Scene difference descriptions

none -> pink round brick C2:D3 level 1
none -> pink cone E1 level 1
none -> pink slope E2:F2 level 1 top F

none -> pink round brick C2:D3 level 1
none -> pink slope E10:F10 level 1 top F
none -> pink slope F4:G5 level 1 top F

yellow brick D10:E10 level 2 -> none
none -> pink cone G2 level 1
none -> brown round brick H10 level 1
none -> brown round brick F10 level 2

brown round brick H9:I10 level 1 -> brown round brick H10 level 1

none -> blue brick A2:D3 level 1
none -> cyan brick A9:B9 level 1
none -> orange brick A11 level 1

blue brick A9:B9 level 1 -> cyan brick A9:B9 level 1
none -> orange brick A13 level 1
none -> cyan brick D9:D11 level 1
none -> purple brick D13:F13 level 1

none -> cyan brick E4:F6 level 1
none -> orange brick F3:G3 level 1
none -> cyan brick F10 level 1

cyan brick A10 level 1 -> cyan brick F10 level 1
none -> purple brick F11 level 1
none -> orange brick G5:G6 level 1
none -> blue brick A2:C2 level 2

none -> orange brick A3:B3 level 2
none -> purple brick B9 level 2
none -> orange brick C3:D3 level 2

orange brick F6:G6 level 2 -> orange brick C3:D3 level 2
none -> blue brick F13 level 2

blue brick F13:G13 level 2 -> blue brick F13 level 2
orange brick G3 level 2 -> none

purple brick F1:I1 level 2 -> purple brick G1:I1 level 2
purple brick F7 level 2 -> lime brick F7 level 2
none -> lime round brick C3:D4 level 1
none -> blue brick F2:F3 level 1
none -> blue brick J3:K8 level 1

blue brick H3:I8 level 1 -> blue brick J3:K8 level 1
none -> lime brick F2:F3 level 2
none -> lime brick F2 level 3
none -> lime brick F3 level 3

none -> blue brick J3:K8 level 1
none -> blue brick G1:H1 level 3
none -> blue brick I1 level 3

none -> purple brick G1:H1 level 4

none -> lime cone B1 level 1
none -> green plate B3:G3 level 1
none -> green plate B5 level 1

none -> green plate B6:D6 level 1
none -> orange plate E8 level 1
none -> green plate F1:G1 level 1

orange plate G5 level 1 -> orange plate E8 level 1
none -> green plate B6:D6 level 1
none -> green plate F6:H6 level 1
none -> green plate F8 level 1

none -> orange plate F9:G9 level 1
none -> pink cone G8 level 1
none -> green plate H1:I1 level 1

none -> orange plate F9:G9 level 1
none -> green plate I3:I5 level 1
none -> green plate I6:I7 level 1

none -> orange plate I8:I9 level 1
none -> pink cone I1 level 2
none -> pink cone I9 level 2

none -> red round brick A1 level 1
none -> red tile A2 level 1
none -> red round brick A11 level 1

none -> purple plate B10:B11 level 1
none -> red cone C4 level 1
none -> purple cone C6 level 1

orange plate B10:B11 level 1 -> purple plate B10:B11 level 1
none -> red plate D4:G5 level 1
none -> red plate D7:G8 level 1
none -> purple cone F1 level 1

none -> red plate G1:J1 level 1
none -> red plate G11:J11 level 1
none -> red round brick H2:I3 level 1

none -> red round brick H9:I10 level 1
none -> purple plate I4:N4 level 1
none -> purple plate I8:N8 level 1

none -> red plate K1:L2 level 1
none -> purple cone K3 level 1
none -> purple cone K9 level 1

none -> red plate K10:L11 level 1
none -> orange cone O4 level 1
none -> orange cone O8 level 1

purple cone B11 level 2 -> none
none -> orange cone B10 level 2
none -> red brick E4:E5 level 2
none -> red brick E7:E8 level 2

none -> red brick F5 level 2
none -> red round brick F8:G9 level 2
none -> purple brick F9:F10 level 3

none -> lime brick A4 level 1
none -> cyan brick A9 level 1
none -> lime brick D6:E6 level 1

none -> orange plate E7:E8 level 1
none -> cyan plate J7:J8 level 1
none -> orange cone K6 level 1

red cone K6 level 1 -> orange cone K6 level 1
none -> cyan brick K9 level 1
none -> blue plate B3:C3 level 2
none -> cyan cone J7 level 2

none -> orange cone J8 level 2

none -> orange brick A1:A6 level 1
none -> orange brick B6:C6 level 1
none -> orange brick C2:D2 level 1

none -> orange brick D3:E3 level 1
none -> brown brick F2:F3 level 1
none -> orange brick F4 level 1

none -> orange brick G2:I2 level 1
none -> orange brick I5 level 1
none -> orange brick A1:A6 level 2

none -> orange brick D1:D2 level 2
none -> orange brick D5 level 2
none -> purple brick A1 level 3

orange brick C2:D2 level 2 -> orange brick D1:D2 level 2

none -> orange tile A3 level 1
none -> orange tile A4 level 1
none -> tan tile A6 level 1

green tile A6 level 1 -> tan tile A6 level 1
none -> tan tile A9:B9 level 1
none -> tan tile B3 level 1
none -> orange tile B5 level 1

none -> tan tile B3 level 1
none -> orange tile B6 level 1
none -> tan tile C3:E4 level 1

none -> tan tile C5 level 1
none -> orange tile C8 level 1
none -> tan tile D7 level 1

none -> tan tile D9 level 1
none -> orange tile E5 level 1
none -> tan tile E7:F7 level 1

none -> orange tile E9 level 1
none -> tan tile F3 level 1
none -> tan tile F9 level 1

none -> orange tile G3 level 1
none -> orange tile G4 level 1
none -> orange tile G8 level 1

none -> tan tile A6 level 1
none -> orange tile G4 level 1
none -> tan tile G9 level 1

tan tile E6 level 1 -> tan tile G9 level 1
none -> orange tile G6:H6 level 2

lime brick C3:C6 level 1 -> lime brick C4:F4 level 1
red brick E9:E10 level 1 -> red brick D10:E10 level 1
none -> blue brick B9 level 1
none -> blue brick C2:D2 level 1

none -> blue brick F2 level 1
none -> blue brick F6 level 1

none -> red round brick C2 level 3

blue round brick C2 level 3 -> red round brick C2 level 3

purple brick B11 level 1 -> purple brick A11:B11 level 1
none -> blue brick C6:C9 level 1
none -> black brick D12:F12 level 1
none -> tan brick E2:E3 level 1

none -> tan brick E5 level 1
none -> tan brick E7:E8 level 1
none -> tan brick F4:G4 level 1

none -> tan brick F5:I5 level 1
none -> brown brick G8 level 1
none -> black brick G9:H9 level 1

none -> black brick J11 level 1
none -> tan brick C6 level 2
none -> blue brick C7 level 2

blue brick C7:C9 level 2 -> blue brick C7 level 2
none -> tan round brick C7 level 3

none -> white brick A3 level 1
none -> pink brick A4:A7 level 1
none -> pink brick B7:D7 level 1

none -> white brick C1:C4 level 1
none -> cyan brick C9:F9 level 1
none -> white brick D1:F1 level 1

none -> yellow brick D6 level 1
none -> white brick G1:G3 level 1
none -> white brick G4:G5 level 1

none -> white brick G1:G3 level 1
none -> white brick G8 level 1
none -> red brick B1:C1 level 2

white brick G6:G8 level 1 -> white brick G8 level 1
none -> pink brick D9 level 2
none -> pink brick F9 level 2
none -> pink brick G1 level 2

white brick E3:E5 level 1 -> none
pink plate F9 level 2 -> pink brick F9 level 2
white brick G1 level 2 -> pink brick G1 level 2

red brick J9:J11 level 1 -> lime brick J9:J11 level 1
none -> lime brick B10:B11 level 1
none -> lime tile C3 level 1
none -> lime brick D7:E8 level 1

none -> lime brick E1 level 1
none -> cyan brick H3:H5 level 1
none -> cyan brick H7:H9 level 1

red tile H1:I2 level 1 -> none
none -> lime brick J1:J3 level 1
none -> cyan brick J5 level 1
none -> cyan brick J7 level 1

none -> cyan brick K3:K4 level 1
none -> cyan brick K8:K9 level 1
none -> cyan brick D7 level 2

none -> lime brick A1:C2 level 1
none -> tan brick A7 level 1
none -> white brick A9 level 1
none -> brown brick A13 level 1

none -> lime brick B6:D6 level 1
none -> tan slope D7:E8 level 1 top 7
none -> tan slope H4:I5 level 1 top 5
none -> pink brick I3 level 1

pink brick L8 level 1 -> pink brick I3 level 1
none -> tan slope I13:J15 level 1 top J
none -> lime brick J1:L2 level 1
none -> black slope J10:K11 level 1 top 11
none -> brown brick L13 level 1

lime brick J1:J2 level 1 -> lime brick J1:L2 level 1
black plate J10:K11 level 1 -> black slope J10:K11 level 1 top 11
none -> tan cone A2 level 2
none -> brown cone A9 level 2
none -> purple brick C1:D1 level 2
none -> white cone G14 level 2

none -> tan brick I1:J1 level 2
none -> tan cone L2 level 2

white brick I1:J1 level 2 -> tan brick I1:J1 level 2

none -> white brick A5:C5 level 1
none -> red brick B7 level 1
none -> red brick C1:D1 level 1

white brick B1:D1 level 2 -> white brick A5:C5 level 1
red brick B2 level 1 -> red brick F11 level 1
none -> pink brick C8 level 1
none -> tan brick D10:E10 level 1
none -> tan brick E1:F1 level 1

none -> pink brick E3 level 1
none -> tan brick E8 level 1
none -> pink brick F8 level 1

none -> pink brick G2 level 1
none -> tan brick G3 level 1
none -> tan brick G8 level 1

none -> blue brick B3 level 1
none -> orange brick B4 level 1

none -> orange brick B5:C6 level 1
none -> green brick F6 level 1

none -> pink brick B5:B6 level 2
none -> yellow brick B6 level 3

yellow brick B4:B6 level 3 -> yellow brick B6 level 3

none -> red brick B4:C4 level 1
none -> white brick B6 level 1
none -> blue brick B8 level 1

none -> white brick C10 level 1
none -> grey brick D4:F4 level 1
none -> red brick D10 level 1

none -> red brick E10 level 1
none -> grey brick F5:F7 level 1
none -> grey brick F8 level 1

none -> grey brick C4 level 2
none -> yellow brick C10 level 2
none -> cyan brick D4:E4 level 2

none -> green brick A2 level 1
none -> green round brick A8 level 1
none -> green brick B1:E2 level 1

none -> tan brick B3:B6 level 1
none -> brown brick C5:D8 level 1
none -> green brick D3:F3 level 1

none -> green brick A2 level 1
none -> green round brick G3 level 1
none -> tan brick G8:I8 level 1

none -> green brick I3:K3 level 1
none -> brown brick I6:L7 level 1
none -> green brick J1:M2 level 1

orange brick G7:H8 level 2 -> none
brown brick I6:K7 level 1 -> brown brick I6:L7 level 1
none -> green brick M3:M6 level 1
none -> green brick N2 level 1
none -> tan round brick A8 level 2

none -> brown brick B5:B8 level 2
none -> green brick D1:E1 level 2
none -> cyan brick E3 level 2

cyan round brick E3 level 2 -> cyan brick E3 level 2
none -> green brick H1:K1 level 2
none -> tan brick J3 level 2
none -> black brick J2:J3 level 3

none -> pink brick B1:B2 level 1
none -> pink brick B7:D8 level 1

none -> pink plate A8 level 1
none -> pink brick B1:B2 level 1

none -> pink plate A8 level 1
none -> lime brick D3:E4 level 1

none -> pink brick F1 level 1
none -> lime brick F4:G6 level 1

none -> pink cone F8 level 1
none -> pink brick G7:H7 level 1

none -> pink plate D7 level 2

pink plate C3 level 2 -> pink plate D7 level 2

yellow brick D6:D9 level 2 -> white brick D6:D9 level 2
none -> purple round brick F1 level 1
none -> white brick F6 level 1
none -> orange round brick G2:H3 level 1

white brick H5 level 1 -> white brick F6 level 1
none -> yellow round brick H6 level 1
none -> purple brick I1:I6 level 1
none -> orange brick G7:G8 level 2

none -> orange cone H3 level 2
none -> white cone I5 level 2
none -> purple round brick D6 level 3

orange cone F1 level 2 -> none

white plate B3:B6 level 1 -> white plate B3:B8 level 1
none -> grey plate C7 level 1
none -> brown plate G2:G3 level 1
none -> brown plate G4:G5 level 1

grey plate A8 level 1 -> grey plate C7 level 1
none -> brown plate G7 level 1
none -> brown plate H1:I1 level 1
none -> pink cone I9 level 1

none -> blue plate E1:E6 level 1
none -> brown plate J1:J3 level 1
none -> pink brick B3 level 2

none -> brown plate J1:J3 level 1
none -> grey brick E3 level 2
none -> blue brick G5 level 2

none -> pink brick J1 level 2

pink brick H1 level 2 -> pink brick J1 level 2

Task statement:
From the records above, print only the lines between the one holding "none -> tan brick C6 level 2" and the one holding "none -> pink brick F9 level 2", inclusive, exactly as they stand.

Answer area:
none -> tan brick C6 level 2
none -> blue brick C7 level 2

blue brick C7:C9 level 2 -> blue brick C7 level 2
none -> tan round brick C7 level 3

none -> white brick A3 level 1
none -> pink brick A4:A7 level 1
none -> pink brick B7:D7 level 1

none -> white brick C1:C4 level 1
none -> cyan brick C9:F9 level 1
none -> white brick D1:F1 level 1

none -> yellow brick D6 level 1
none -> white brick G1:G3 level 1
none -> white brick G4:G5 level 1

none -> white brick G1:G3 level 1
none -> white brick G8 level 1
none -> red brick B1:C1 level 2

white brick G6:G8 level 1 -> white brick G8 level 1
none -> pink brick D9 level 2
none -> pink brick F9 level 2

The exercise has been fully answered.